→ Problem requirements:
Below are some records. Write out the line that contains "(604, 145) = (886, 442): green" and all lines after it, exactly, but not the pictures.

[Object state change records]

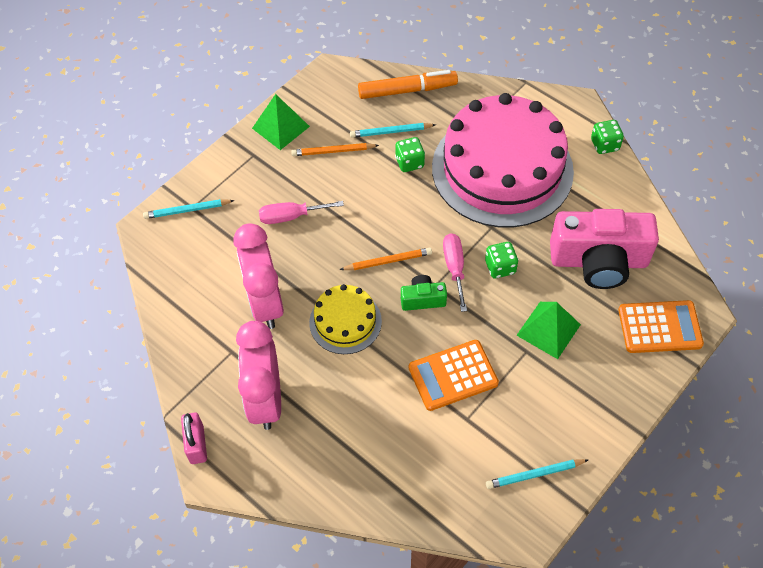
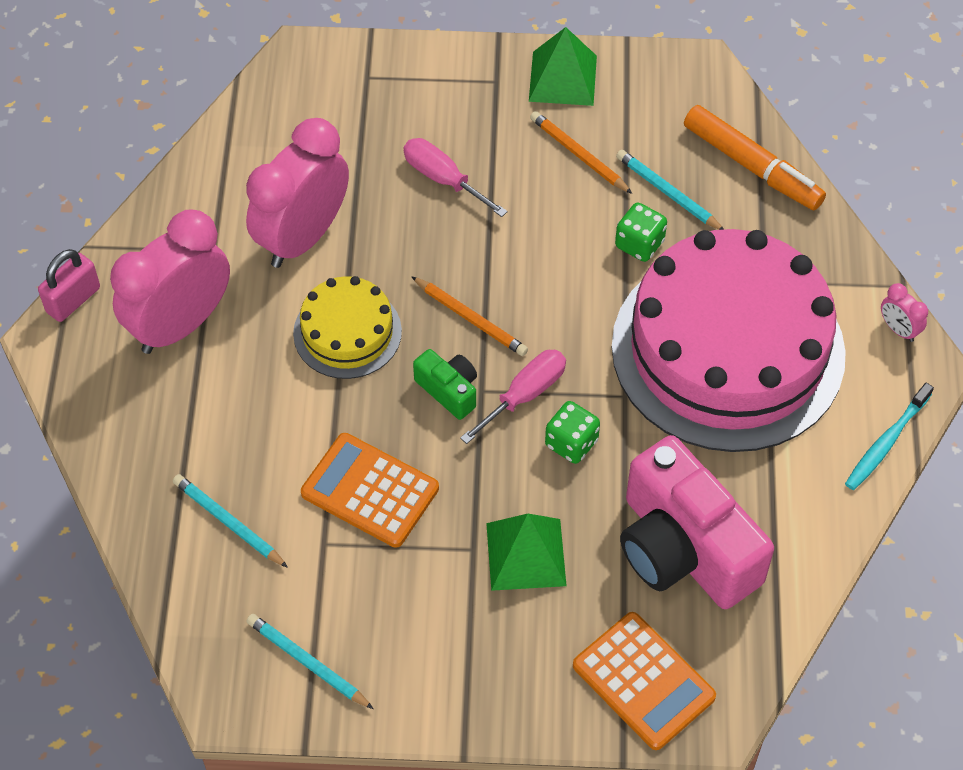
camera: 50 degrees right, 0 degrees up
(187, 210) = (358, 75): turquoise pencil -> turquoise pencil (228, 522)
(548, 99) = (898, 329): none -> pink clock
(604, 145) = (886, 442): green dice -> turquoise toothbrush

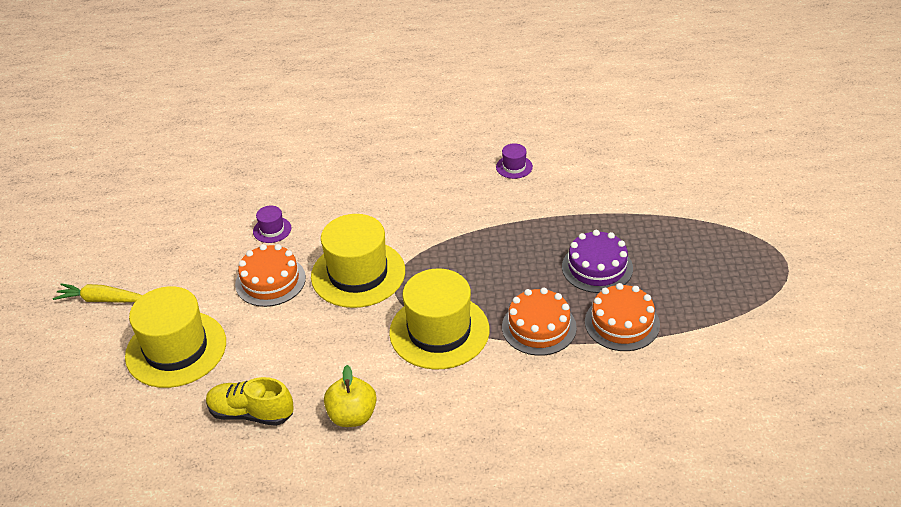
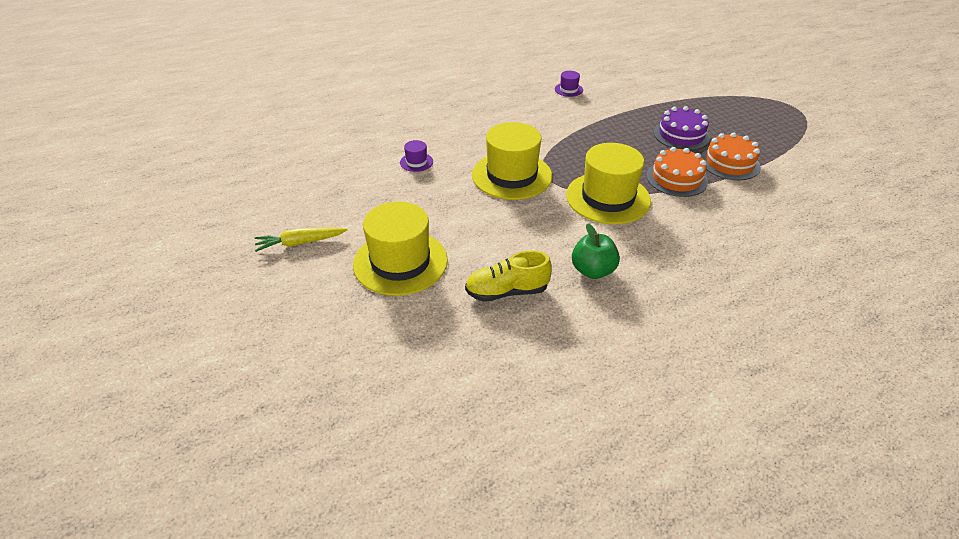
camera: 25 degrees left, 0 degrees up
(270, 281) = (444, 196): orange cake -> none
(352, 416) = (593, 271): yellow apple -> green apple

→ Completed exercise:
(604, 145) = (886, 442): green dice -> turquoise toothbrush

camera: 25 degrees left, 0 degrees up
(270, 281) = (444, 196): orange cake -> none
(352, 416) = (593, 271): yellow apple -> green apple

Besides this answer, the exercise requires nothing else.